(TRY IT): Exact copy, no pictures: return all the records as they stand.

Start of Block

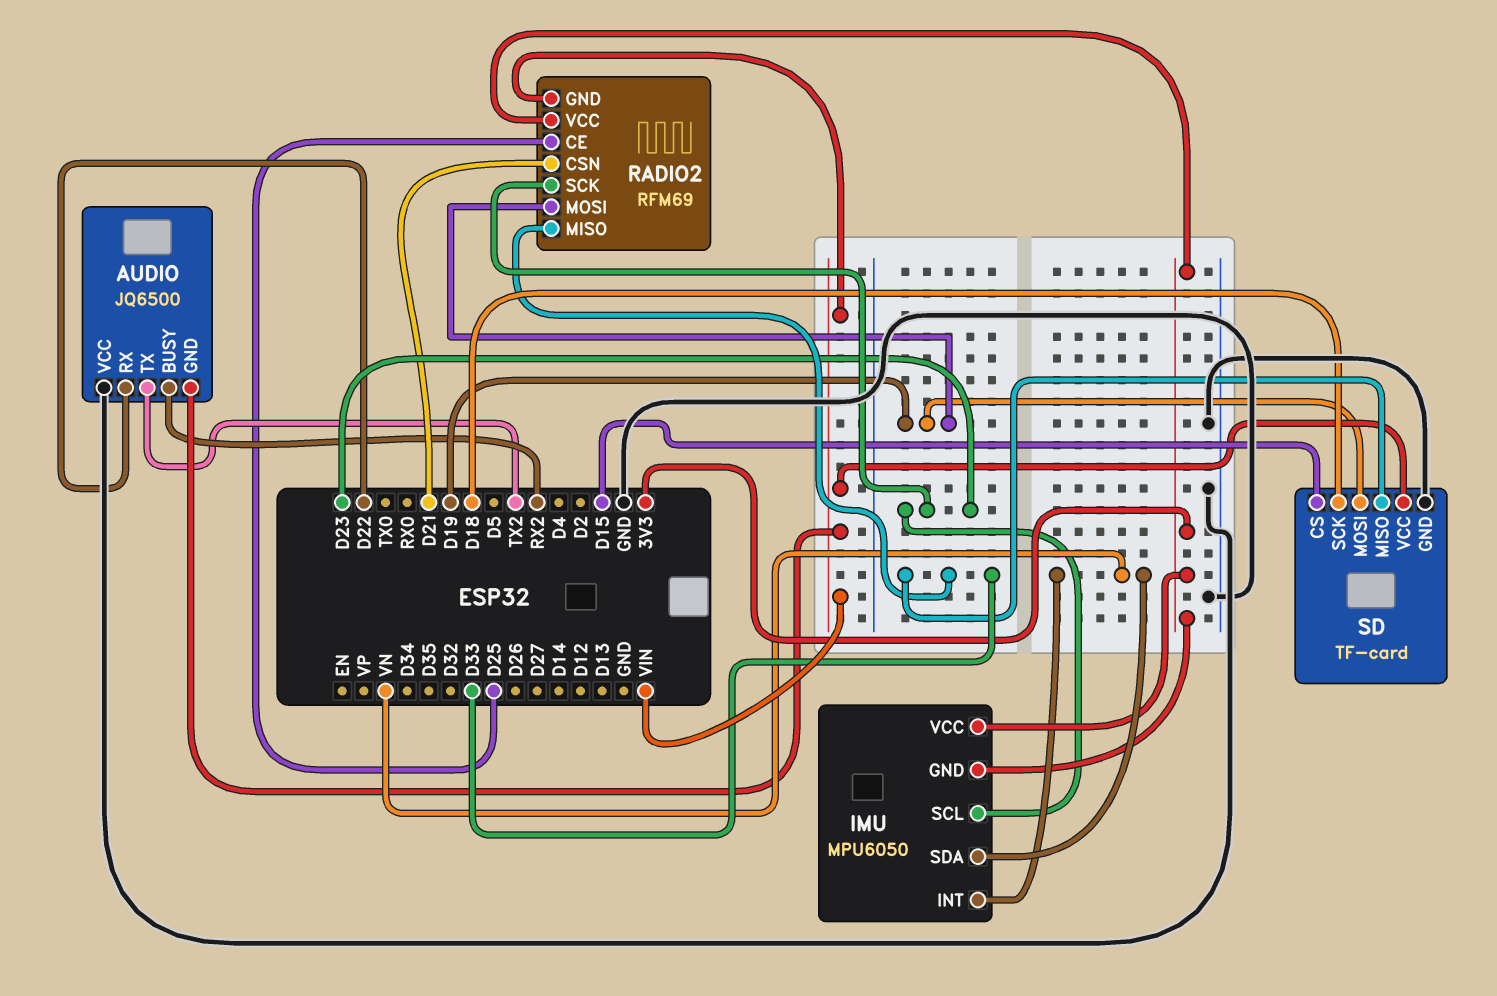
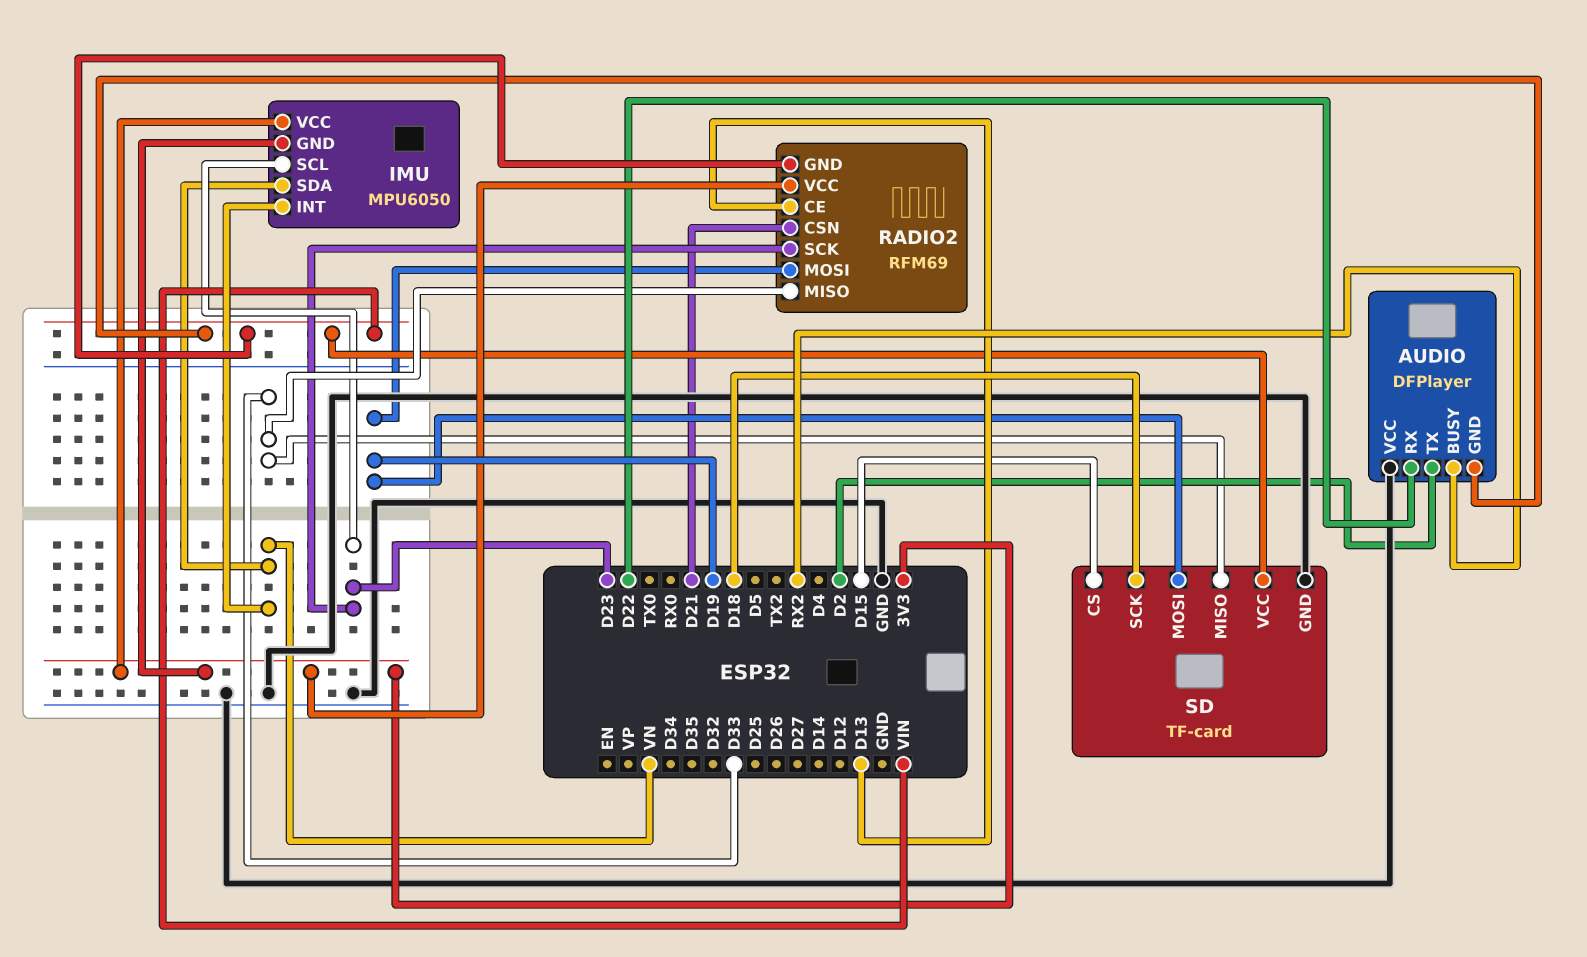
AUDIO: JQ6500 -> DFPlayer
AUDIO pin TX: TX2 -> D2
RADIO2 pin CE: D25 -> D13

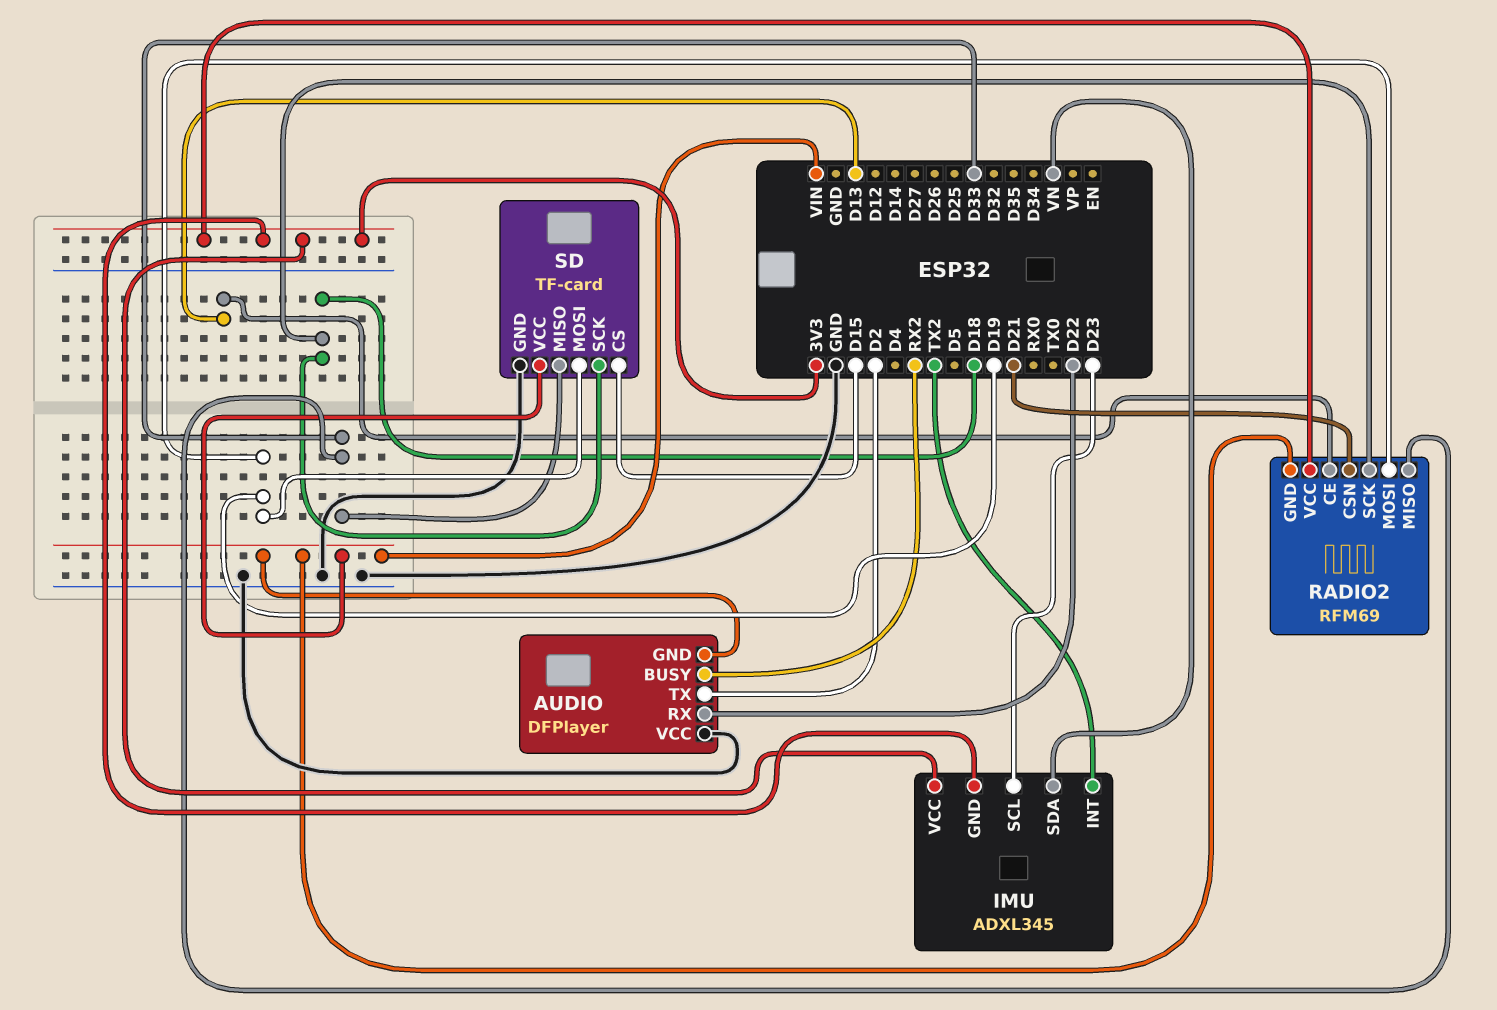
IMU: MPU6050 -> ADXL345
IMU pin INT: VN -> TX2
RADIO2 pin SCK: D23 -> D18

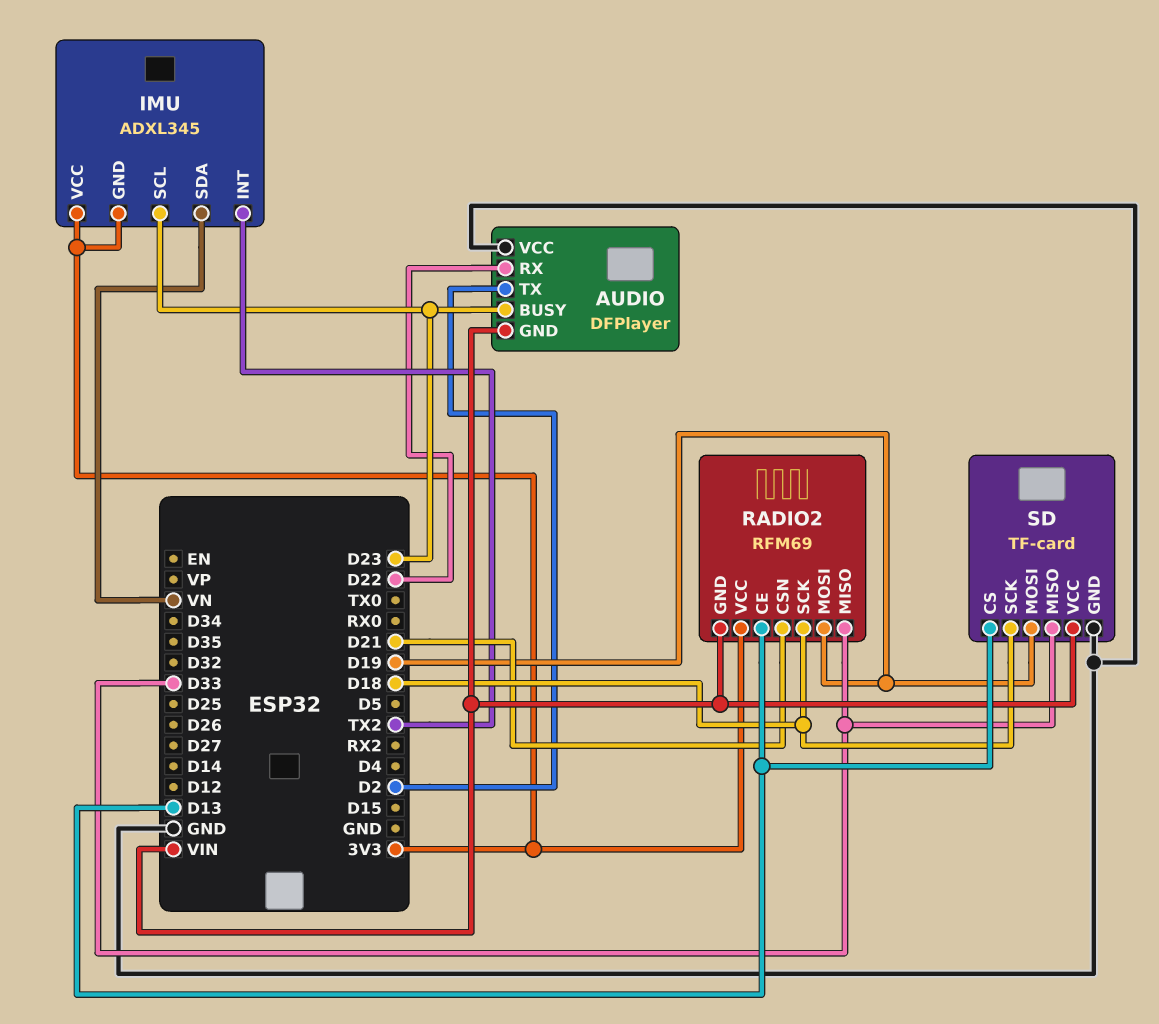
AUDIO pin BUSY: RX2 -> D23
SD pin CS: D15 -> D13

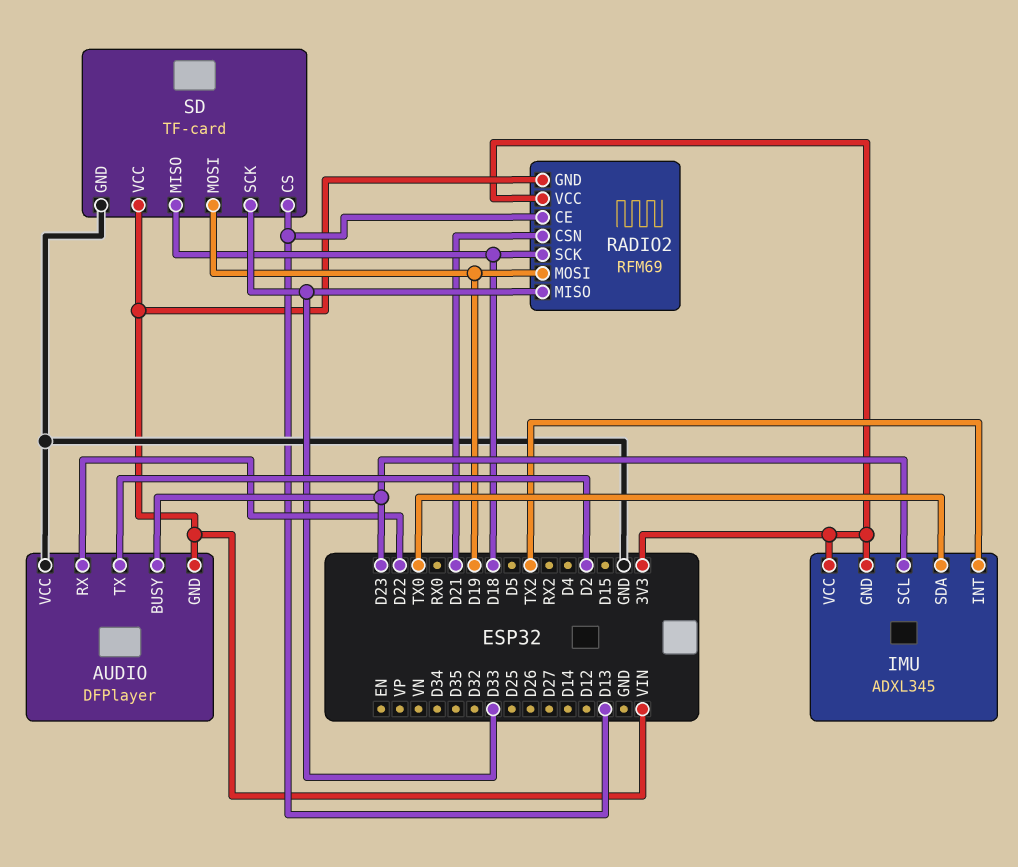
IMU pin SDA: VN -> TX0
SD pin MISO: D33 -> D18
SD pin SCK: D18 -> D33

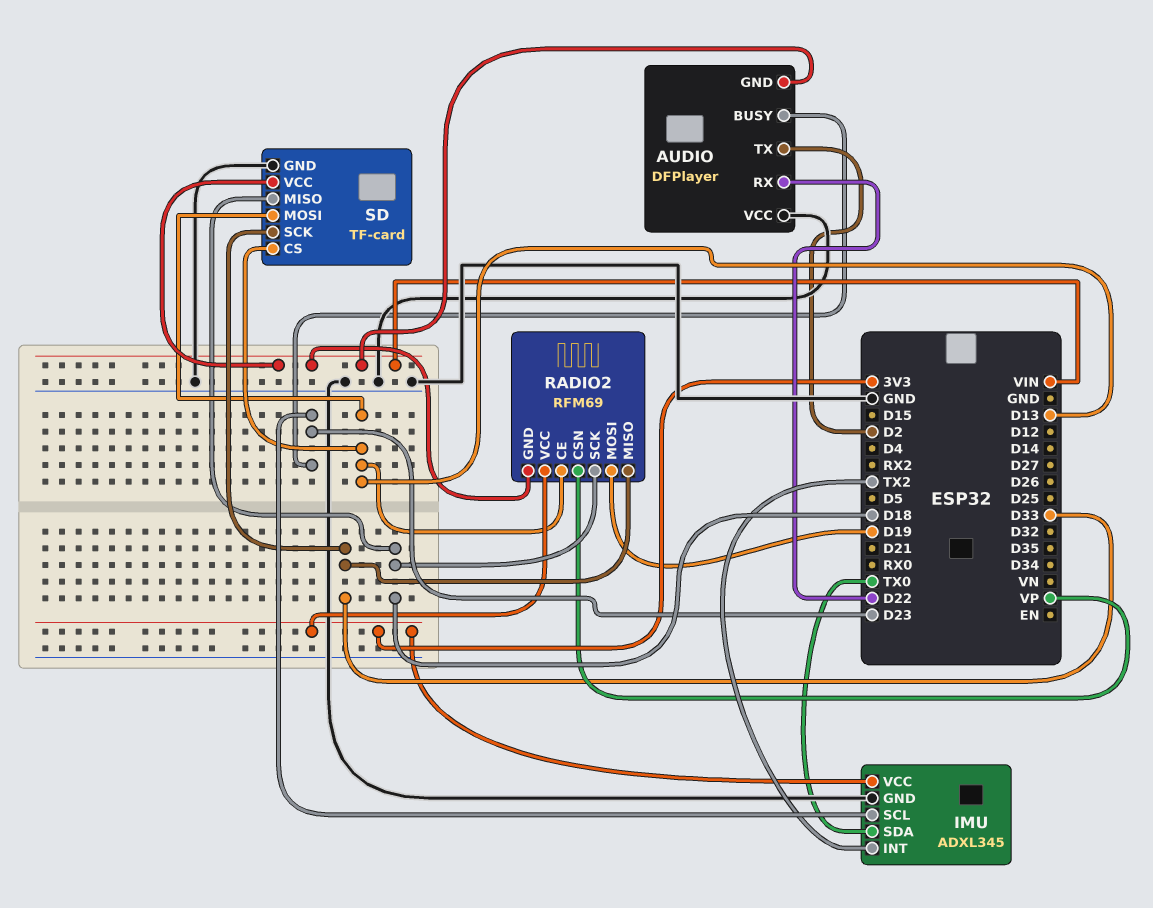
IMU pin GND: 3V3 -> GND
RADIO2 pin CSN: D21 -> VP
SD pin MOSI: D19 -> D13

End of Block

(YOUR SOLUTION):
AUDIO: JQ6500 -> DFPlayer
AUDIO pin TX: TX2 -> D2
RADIO2 pin CE: D25 -> D13

IMU: MPU6050 -> ADXL345
IMU pin INT: VN -> TX2
RADIO2 pin SCK: D23 -> D18

AUDIO pin BUSY: RX2 -> D23
SD pin CS: D15 -> D13

IMU pin SDA: VN -> TX0
SD pin MISO: D33 -> D18
SD pin SCK: D18 -> D33

IMU pin GND: 3V3 -> GND
RADIO2 pin CSN: D21 -> VP
SD pin MOSI: D19 -> D13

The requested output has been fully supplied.